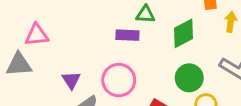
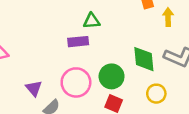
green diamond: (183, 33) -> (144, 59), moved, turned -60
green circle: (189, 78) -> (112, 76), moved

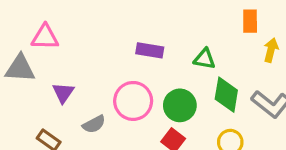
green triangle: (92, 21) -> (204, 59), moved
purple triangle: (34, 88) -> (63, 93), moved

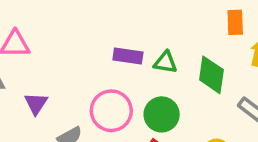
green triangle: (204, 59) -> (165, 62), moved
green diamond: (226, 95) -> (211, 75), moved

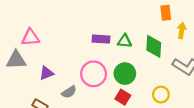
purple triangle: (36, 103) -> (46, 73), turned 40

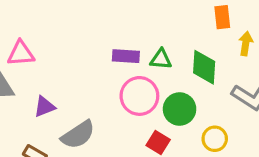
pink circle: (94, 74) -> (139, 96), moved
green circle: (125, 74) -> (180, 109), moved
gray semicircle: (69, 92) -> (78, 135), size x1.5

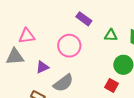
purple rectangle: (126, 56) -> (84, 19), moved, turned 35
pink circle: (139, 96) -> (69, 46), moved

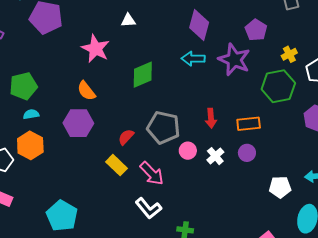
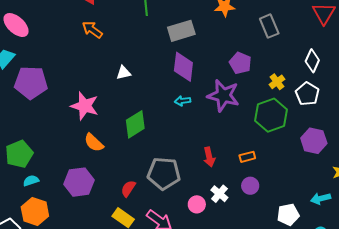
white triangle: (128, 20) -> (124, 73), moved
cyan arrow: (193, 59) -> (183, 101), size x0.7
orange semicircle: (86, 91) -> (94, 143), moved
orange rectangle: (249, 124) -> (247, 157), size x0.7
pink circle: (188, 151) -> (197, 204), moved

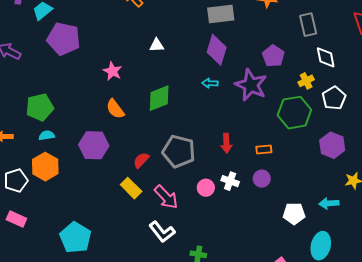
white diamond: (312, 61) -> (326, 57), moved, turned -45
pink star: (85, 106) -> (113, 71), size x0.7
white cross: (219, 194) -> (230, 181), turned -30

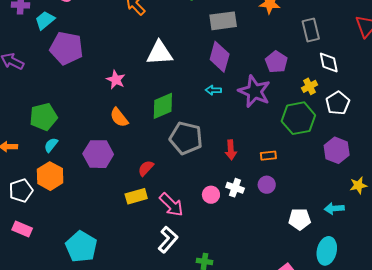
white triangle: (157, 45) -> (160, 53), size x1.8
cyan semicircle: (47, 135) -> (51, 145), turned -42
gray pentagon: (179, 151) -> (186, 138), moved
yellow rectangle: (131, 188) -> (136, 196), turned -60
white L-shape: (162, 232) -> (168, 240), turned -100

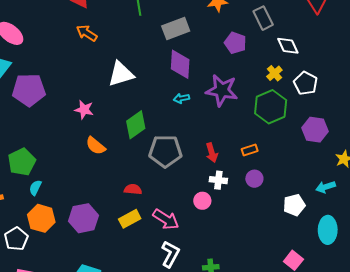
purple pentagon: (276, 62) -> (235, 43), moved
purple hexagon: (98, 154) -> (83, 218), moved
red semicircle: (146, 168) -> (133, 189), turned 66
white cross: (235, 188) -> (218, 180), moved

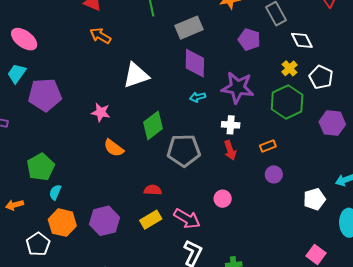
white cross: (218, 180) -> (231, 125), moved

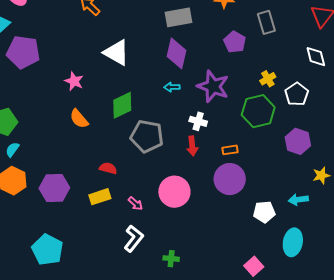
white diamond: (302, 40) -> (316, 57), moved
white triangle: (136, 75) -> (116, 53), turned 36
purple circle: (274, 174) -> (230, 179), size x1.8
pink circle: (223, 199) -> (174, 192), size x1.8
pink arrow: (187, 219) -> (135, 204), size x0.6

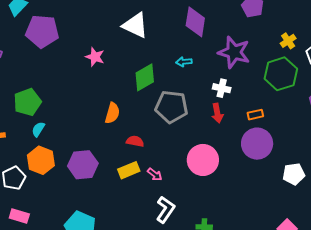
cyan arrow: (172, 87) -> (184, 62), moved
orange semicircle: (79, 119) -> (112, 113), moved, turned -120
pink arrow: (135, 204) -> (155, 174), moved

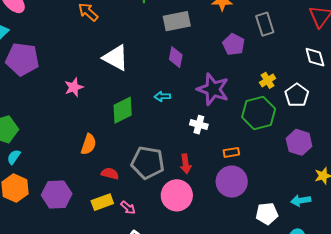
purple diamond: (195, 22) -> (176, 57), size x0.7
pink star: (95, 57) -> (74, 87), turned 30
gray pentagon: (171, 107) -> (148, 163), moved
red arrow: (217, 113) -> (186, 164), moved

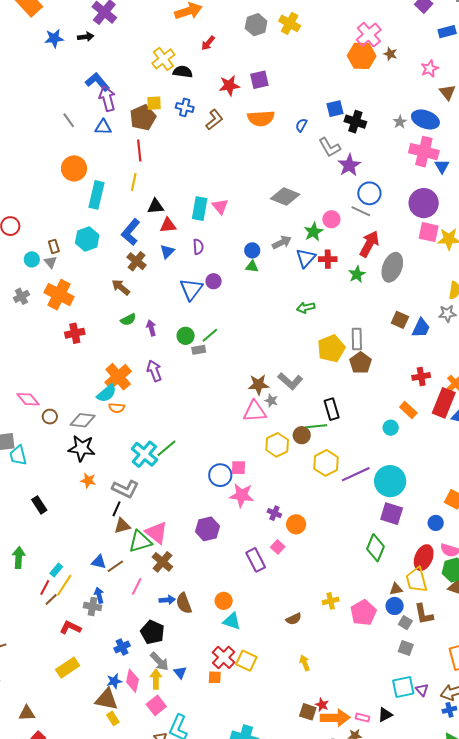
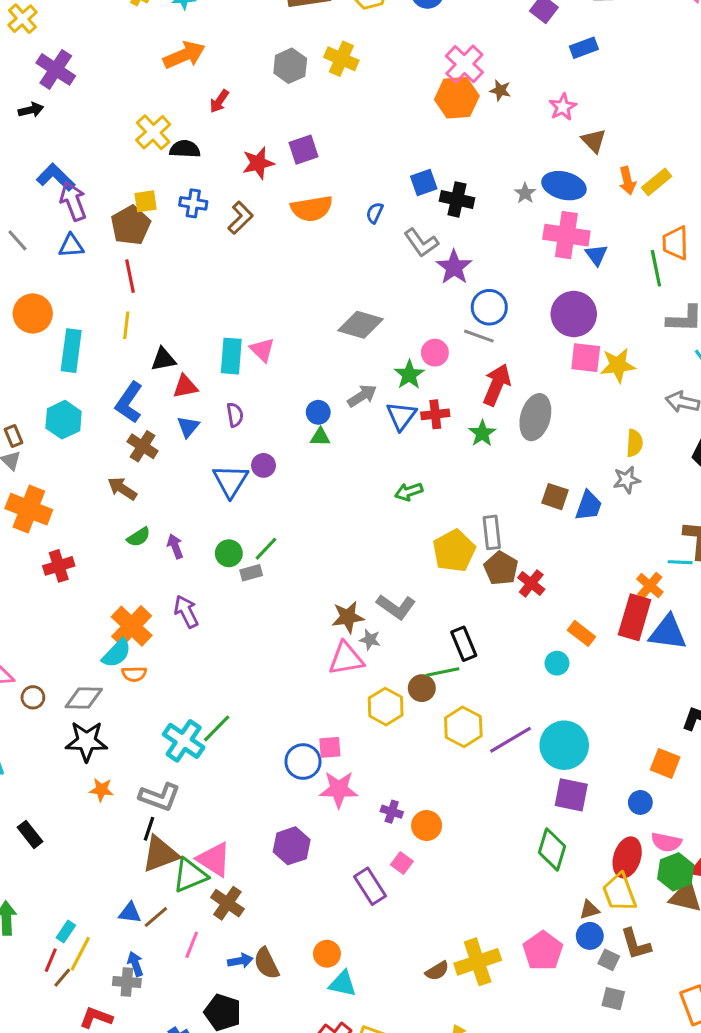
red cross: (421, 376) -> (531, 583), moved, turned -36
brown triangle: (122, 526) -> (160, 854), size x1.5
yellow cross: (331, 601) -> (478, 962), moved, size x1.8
^^^^
* _INSTRUCTIONS FOR THE TASK_: Copy back exactly the lines above from the one containing "green circle: (189, 78) -> (112, 76), moved" through the one containing "purple rectangle: (126, 56)", and leave every picture behind.

* _RESPONSE TO THE TASK_:
green circle: (189, 78) -> (112, 76), moved

green triangle: (92, 21) -> (204, 59), moved
purple triangle: (34, 88) -> (63, 93), moved

green triangle: (204, 59) -> (165, 62), moved
green diamond: (226, 95) -> (211, 75), moved

purple triangle: (36, 103) -> (46, 73), turned 40

pink circle: (94, 74) -> (139, 96), moved
green circle: (125, 74) -> (180, 109), moved
gray semicircle: (69, 92) -> (78, 135), size x1.5

purple rectangle: (126, 56) -> (84, 19), moved, turned 35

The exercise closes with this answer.